_WHAT YOU HAVE TO DO_
In your copy, include no images and return each entry exactly as written.

Scene image comparisons
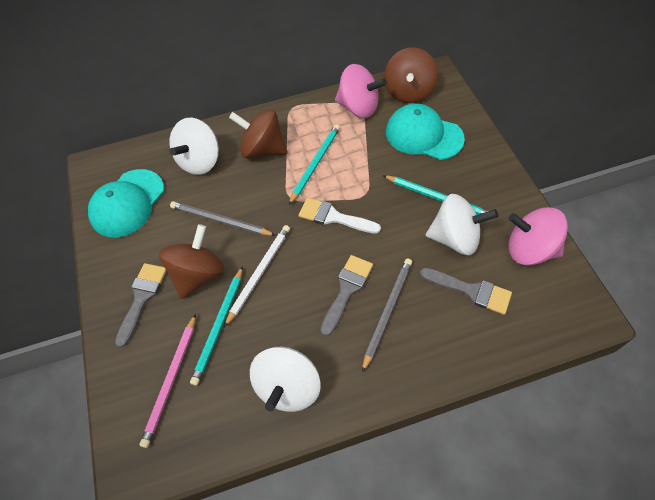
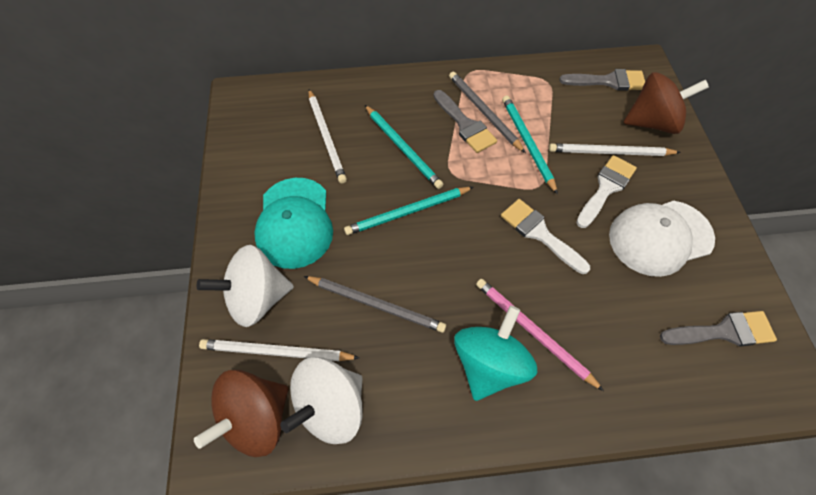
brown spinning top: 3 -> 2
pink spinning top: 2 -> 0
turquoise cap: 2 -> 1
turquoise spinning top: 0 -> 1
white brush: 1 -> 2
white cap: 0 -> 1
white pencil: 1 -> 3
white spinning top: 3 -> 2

_YOUR SOLUTION_
brown spinning top: 3 -> 2
pink spinning top: 2 -> 0
turquoise cap: 2 -> 1
turquoise spinning top: 0 -> 1
white brush: 1 -> 2
white cap: 0 -> 1
white pencil: 1 -> 3
white spinning top: 3 -> 2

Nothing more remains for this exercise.